**The problem**
Output the lines of the records exactly, from the first through the one containing "red ellipse: moved 2 px right". Omit all pictures.

*** Opening of Material for this task ***

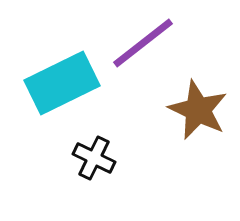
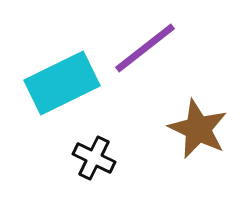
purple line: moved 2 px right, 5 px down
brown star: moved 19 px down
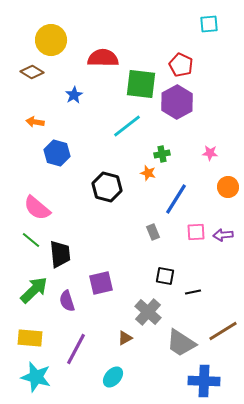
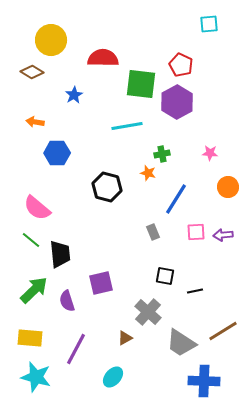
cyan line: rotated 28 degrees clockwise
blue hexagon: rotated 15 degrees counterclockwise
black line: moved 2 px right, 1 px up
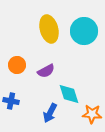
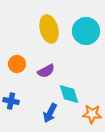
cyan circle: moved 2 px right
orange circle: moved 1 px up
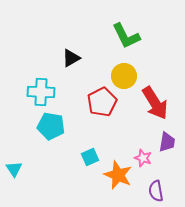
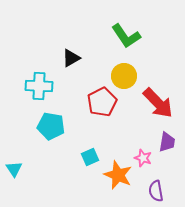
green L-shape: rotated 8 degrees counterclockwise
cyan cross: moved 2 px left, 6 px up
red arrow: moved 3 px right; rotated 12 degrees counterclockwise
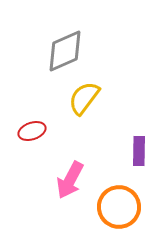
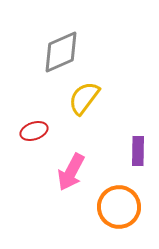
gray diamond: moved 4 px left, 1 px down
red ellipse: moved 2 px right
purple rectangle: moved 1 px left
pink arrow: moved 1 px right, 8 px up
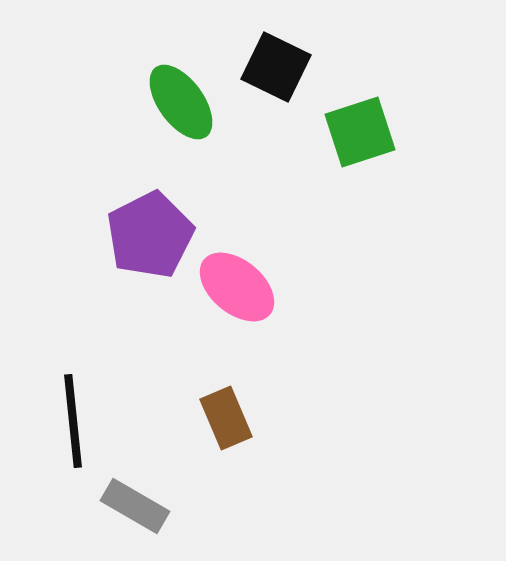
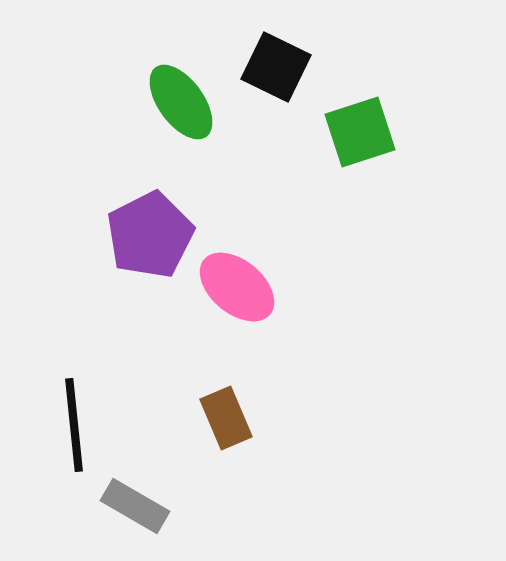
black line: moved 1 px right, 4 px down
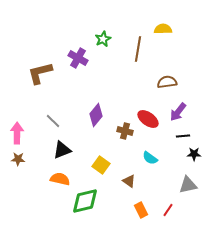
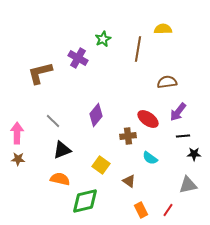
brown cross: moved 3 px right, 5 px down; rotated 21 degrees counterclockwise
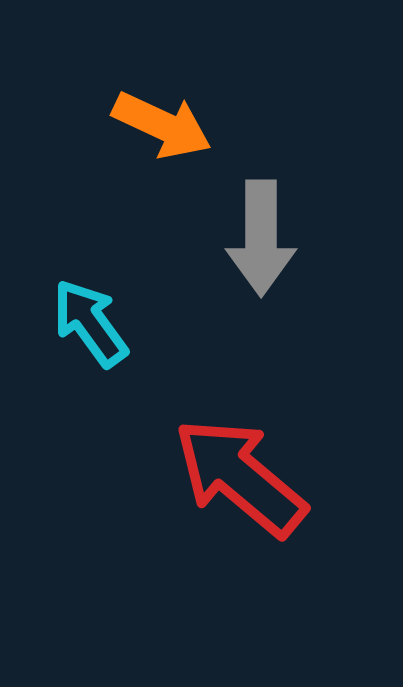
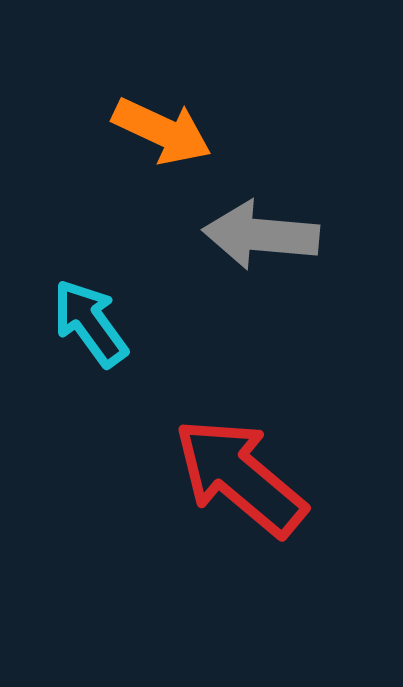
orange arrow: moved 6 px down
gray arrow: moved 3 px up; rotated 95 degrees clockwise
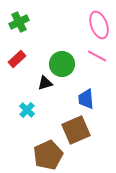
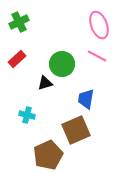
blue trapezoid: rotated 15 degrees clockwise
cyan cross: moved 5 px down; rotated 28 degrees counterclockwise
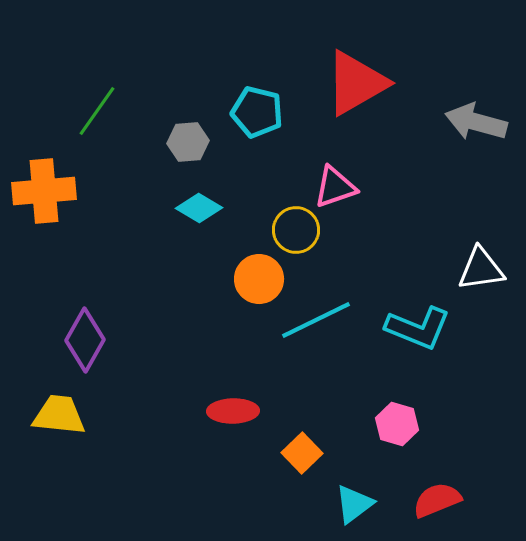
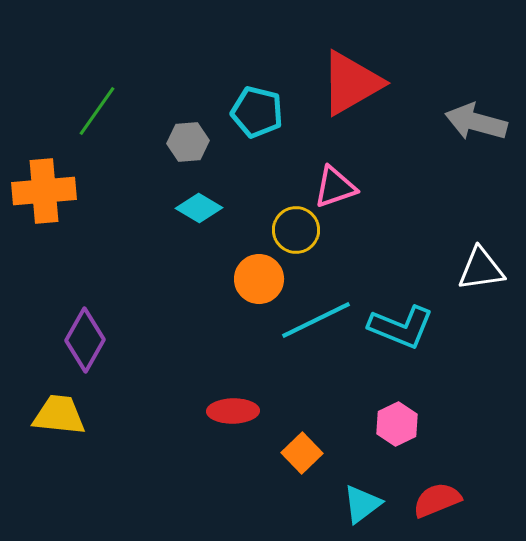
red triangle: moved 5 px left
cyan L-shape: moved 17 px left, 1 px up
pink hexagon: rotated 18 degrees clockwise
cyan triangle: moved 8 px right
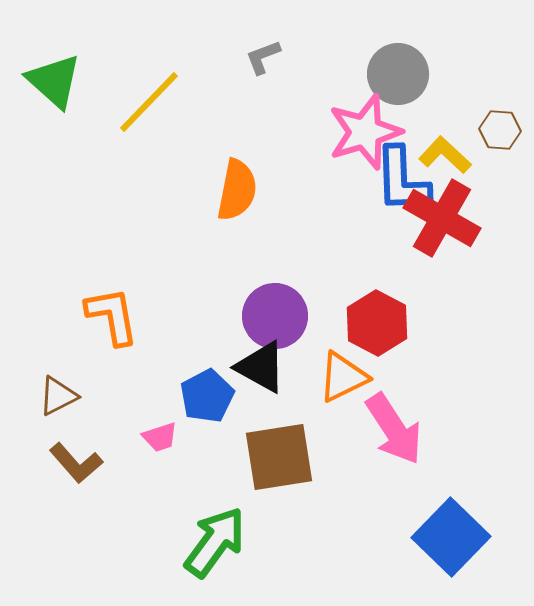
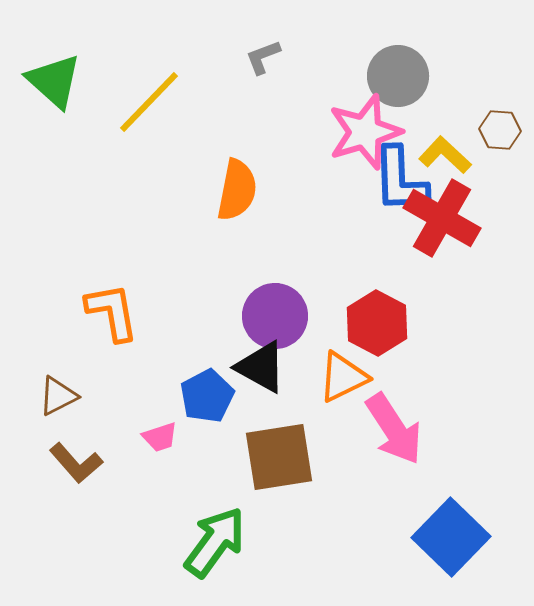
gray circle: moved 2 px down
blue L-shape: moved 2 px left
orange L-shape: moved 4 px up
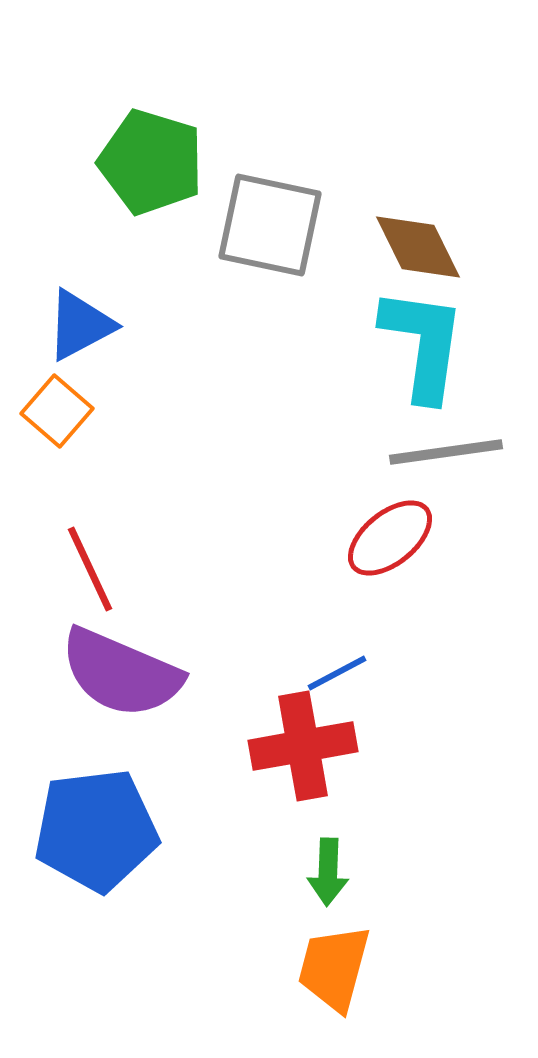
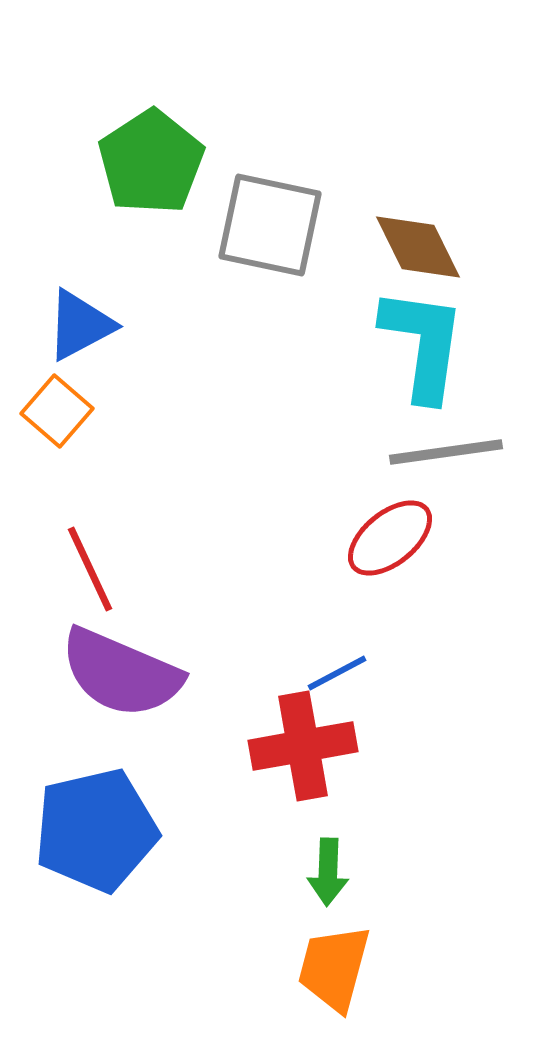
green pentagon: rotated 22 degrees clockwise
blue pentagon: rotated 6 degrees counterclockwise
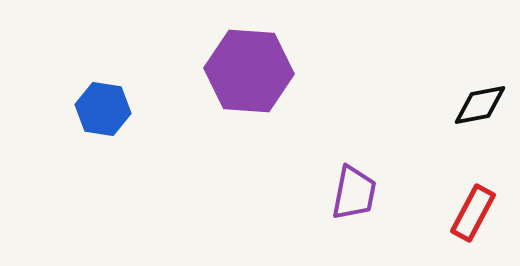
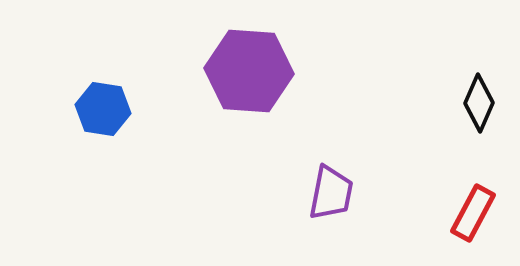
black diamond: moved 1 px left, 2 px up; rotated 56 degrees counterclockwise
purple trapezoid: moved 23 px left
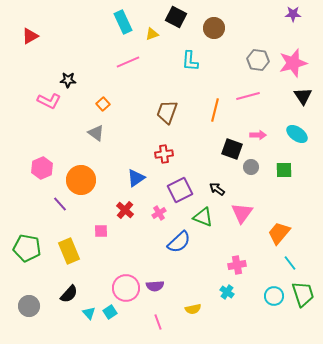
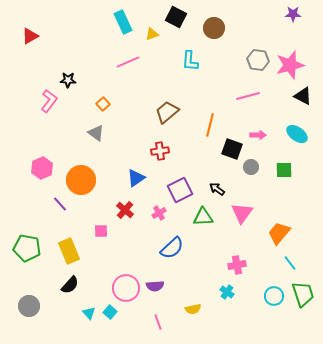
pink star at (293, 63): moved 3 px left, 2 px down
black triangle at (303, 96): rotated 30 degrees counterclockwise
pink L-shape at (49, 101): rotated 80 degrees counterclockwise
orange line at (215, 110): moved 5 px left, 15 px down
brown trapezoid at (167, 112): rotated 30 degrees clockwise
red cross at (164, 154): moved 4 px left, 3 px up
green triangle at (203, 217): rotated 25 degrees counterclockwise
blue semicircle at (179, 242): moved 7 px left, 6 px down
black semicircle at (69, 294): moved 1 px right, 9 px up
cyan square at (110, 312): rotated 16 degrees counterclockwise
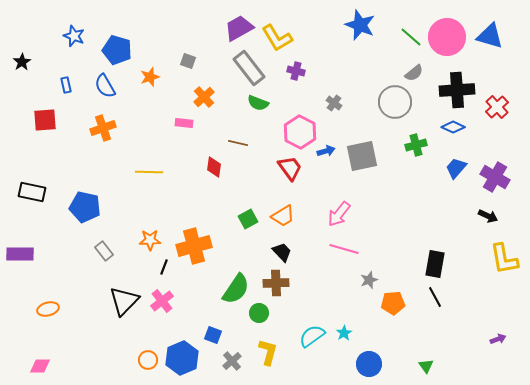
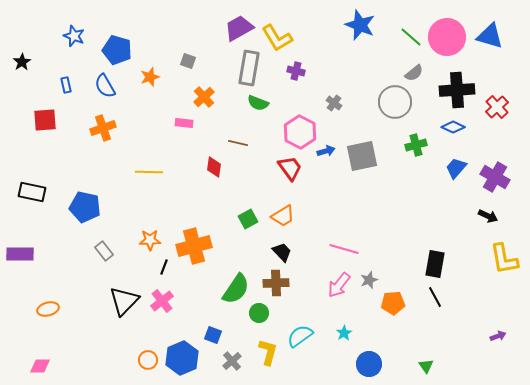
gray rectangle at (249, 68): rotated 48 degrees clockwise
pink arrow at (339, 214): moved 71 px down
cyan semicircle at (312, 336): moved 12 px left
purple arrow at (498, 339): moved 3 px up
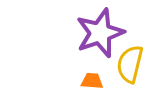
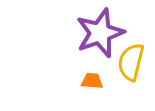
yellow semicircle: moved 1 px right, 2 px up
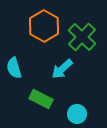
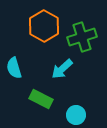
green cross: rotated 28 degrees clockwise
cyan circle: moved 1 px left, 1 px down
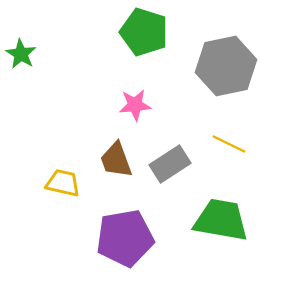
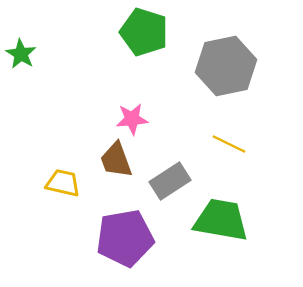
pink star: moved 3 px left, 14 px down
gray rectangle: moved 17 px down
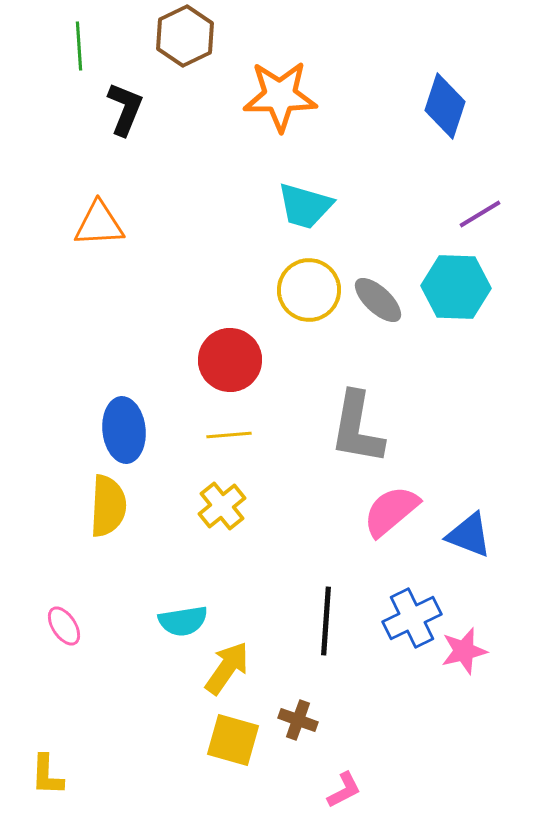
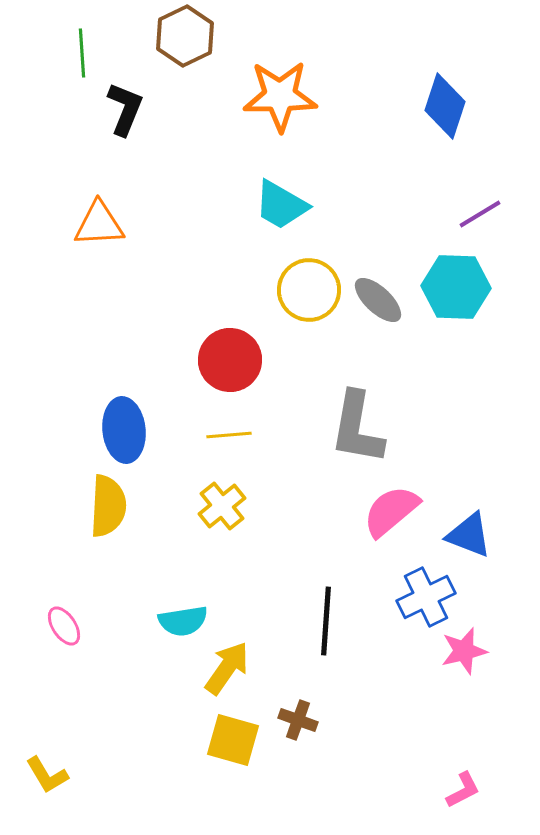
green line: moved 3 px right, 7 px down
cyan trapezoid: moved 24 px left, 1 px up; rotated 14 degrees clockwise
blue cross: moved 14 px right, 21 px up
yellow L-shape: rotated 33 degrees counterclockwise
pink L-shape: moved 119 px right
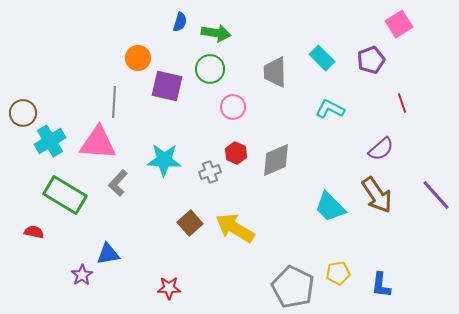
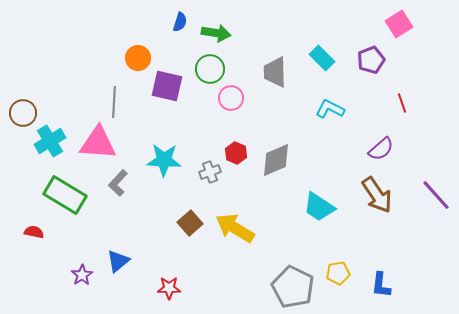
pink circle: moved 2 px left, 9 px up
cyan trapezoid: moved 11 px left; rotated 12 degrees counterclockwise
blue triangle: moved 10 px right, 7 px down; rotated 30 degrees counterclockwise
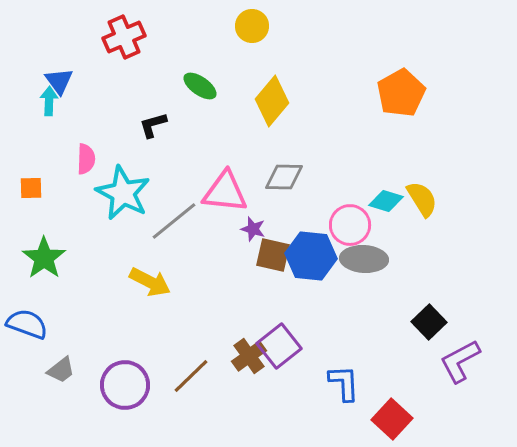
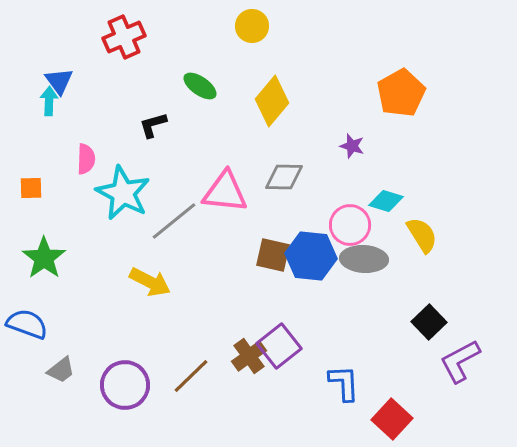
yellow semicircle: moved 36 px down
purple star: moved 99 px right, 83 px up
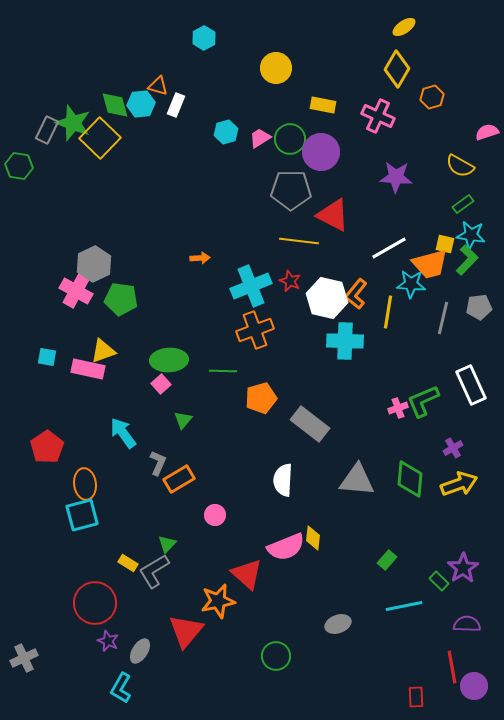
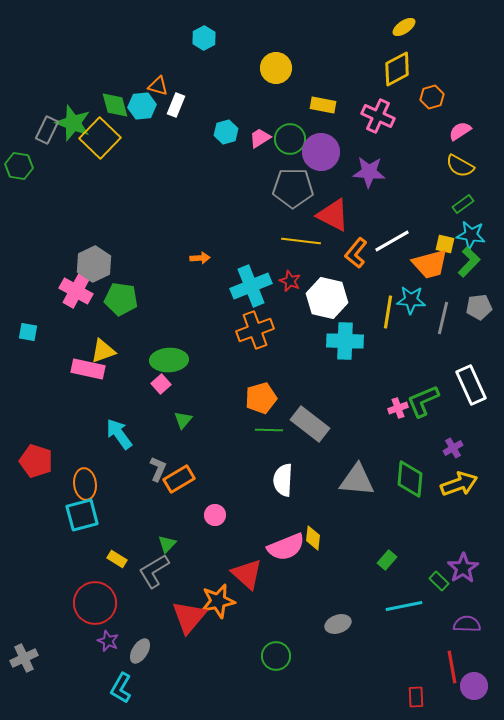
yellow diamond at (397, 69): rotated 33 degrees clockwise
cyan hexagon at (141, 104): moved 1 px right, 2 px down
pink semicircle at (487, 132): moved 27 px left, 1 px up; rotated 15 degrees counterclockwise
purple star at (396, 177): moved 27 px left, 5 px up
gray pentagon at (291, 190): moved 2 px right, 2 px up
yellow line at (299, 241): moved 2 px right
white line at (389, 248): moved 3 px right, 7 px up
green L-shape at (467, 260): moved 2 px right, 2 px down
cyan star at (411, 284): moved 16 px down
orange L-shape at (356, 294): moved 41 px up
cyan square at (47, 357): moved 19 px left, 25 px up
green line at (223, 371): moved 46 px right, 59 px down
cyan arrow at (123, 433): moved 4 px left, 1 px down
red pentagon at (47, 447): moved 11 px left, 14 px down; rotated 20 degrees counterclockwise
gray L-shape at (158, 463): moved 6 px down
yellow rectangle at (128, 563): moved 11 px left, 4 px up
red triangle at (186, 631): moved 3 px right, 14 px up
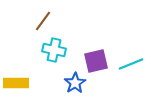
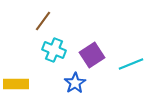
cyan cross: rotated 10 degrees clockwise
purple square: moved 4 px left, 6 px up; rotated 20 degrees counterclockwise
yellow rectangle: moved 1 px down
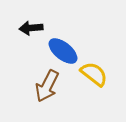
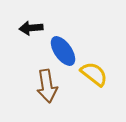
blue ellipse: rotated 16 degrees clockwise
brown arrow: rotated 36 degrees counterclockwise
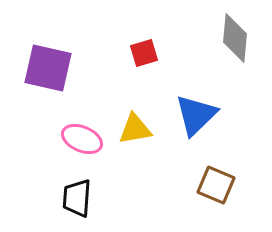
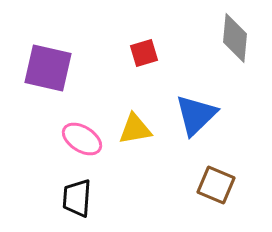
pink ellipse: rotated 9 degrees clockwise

*** Close of Material for this task ***

**Task response**
purple line: moved 2 px right, 5 px down
brown star: moved 19 px down
cyan line: rotated 28 degrees clockwise
blue hexagon: rotated 15 degrees counterclockwise
black line: moved 2 px right, 1 px up
cyan circle: moved 2 px right
orange circle: moved 1 px up
green L-shape: rotated 8 degrees counterclockwise
cyan cross: moved 2 px left, 6 px up
red arrow: moved 3 px right; rotated 12 degrees counterclockwise
gray diamond: moved 4 px left, 1 px down
red ellipse: moved 2 px right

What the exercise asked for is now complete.